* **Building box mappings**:
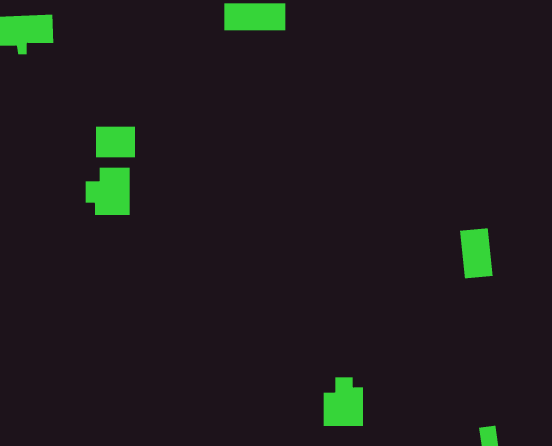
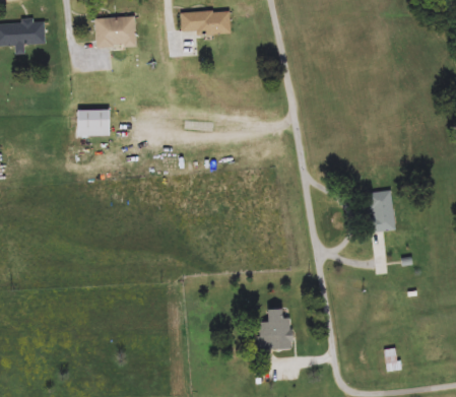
building: none -> [94,16,135,48]
building: [85,167,130,216] -> none

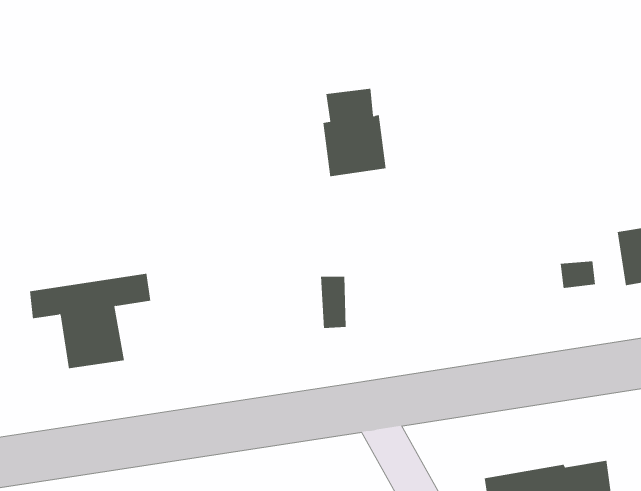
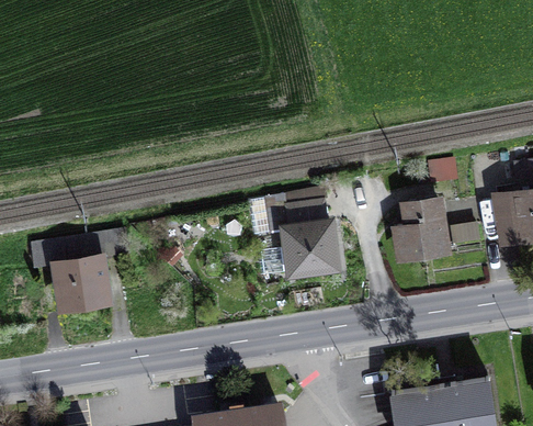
building: [323,88,386,177] -> [285,198,336,268]
building: none -> [397,197,445,251]

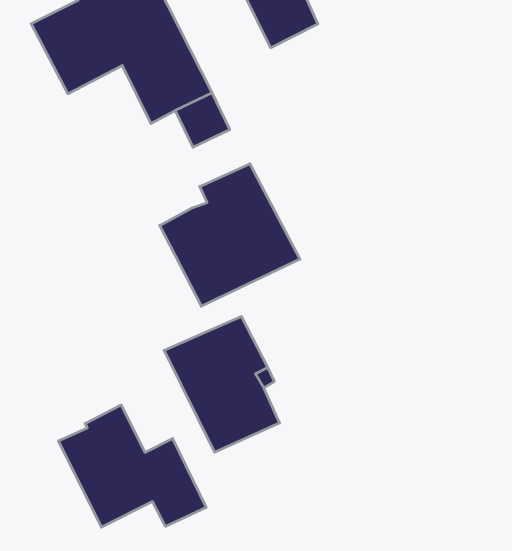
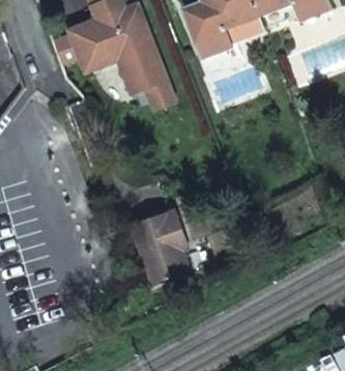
building: [160,164,300,306] -> none
building: [59,405,206,527] -> none

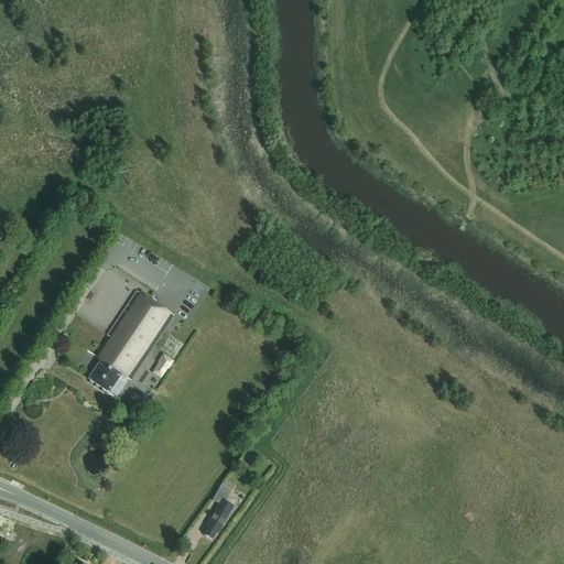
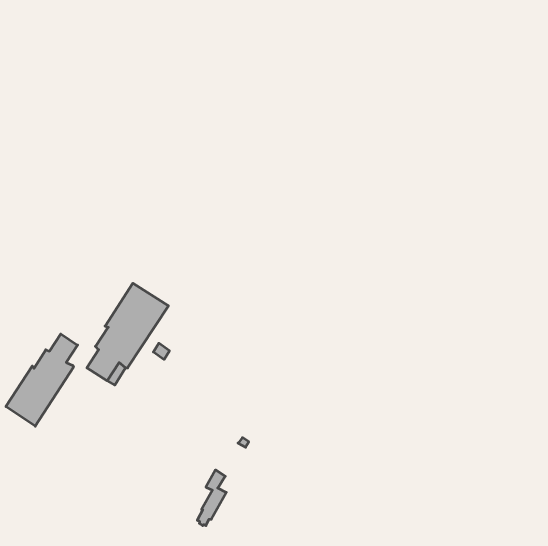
building: none -> [6,334,78,426]

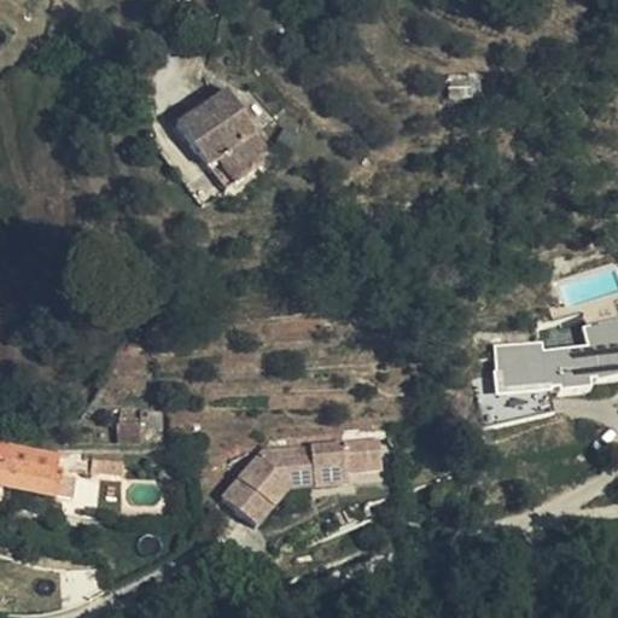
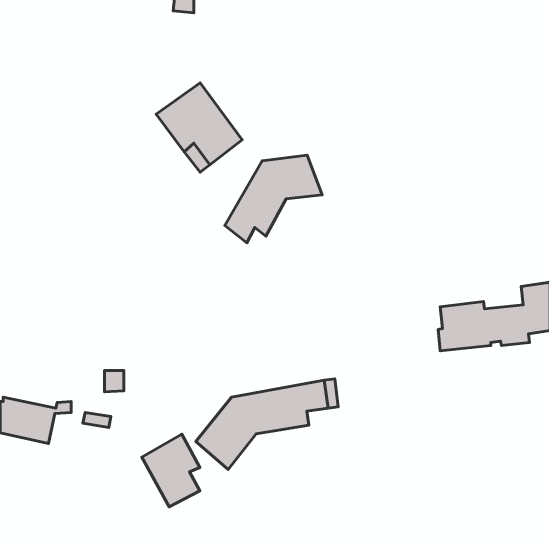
building: none -> [225,155,322,243]
building: none -> [142,434,200,507]

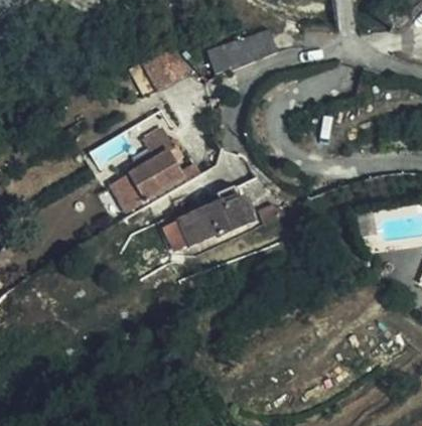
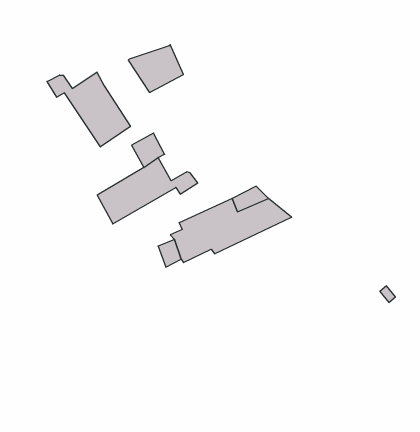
building: [206,30,274,75] -> none
building: none -> [47,72,130,147]

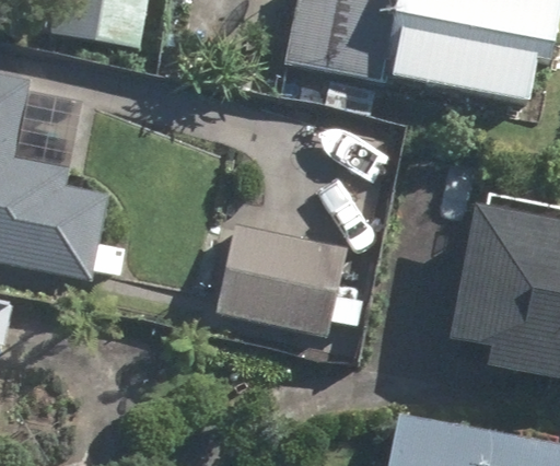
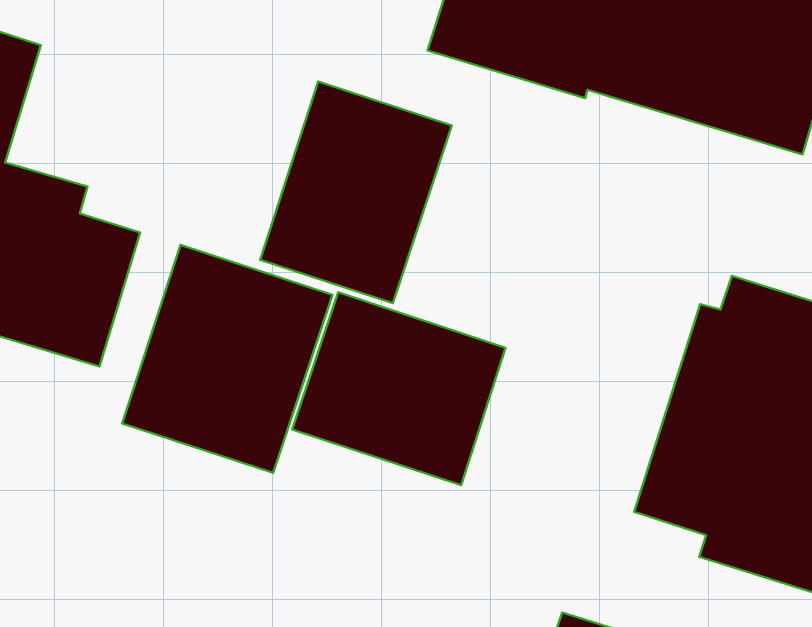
building: none -> [260,82,452,303]
building: none -> [122,245,332,473]

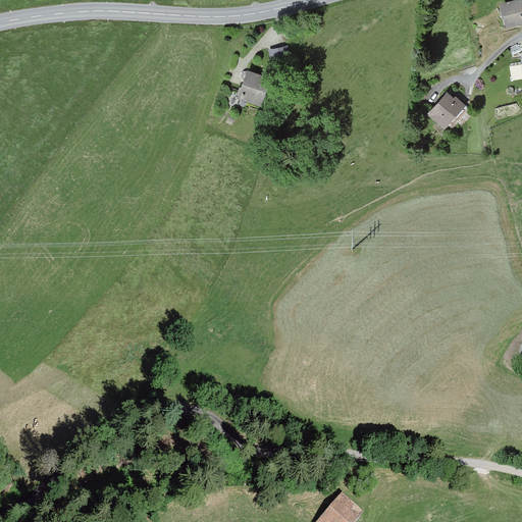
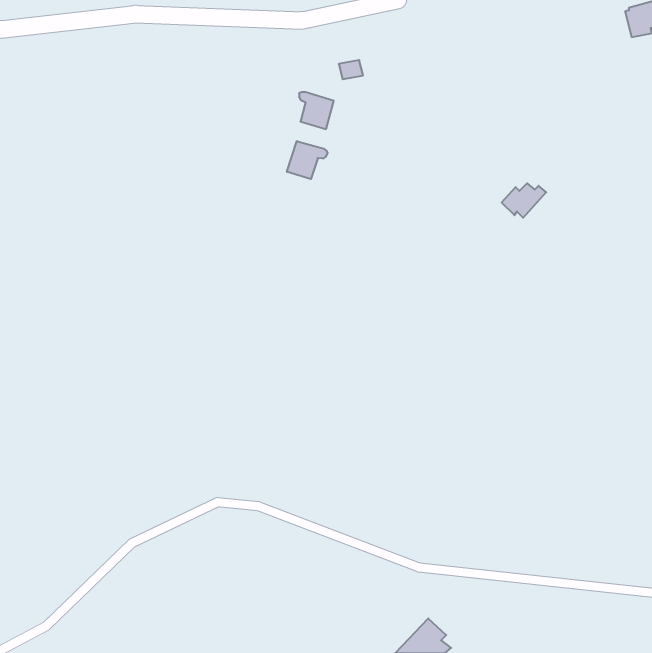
building: [428,96,464,123] -> [502,183,546,218]
building: none -> [287,141,328,179]

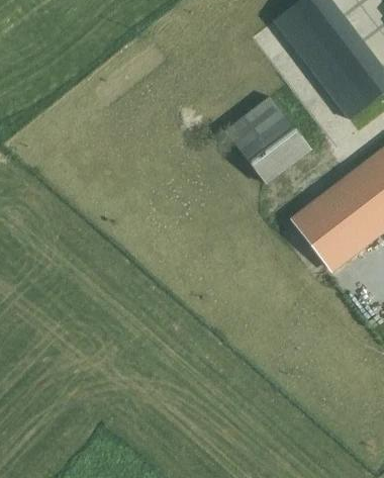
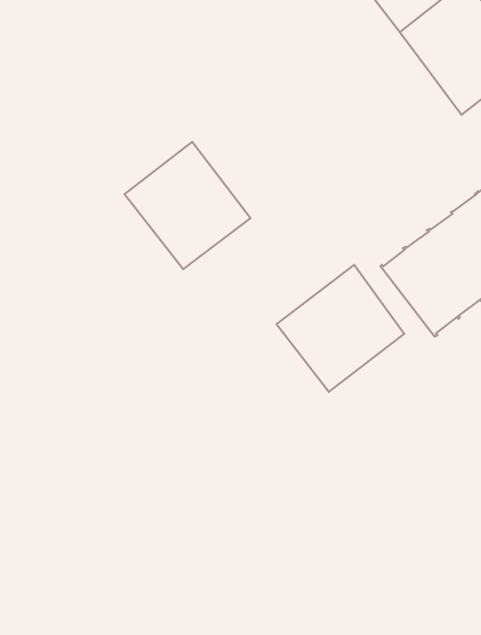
building: [225,96,310,182] -> [125,142,251,269]
building: none -> [276,265,404,392]

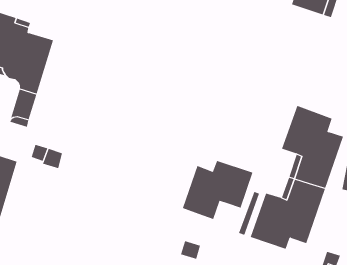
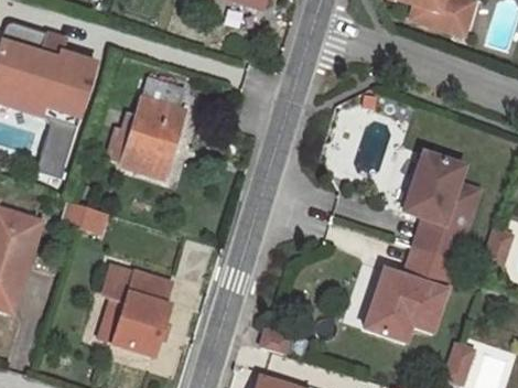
building: none -> [123,77,185,176]
building: [182,160,253,220] -> none
building: none -> [97,265,172,356]

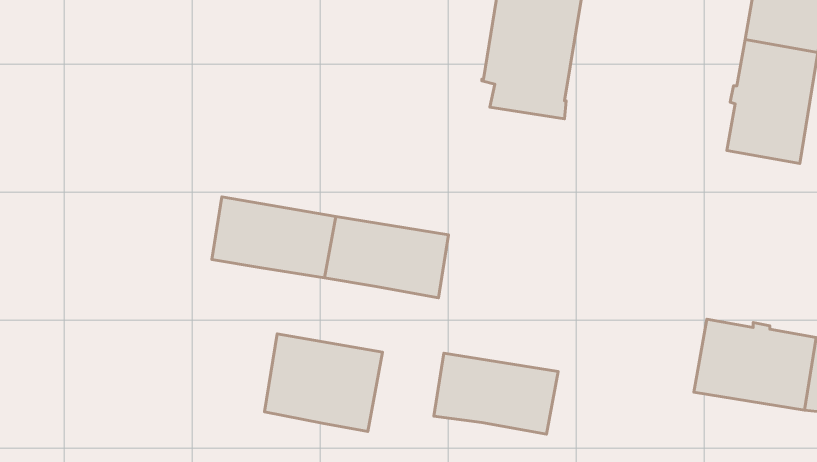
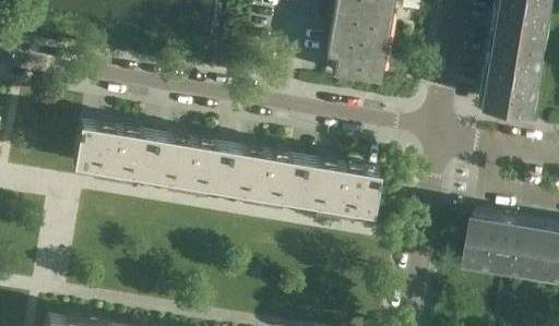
building: none -> [71,125,153,179]
building: [265,334,382,431] -> none
building: [434,353,558,434] -> [296,162,378,216]

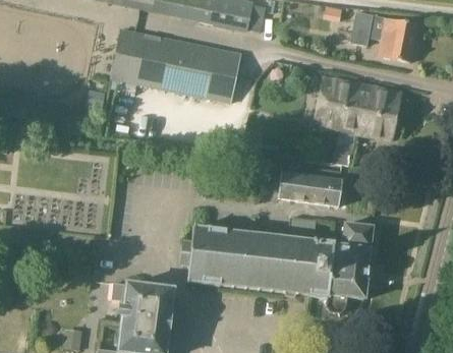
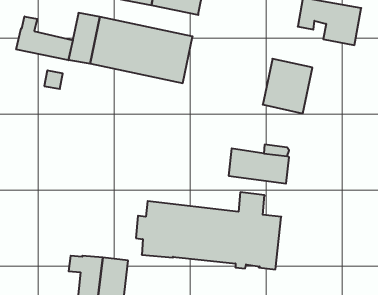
building: none -> [16,16,73,60]
building: [356,85,402,140] -> none
building: [327,222,374,311] -> none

* **EXERCISE GOAL**:
Leave out the pictures and repeat the remaining data exactly.

* **FINISHED TASK**:
building: none -> [94,16,135,48]
building: [85,167,130,216] -> none

building: [323,88,386,177] -> [285,198,336,268]
building: none -> [397,197,445,251]

building: [160,164,300,306] -> none
building: [59,405,206,527] -> none

building: none -> [6,334,78,426]

building: none -> [225,155,322,243]
building: none -> [142,434,200,507]

building: [206,30,274,75] -> none
building: none -> [47,72,130,147]

building: none -> [260,82,452,303]
building: none -> [122,245,332,473]

building: [428,96,464,123] -> [502,183,546,218]
building: none -> [287,141,328,179]

building: [225,96,310,182] -> [125,142,251,269]
building: none -> [276,265,404,392]

building: none -> [123,77,185,176]
building: [182,160,253,220] -> none
building: none -> [97,265,172,356]

building: none -> [71,125,153,179]
building: [265,334,382,431] -> none
building: [434,353,558,434] -> [296,162,378,216]

building: none -> [16,16,73,60]
building: [356,85,402,140] -> none
building: [327,222,374,311] -> none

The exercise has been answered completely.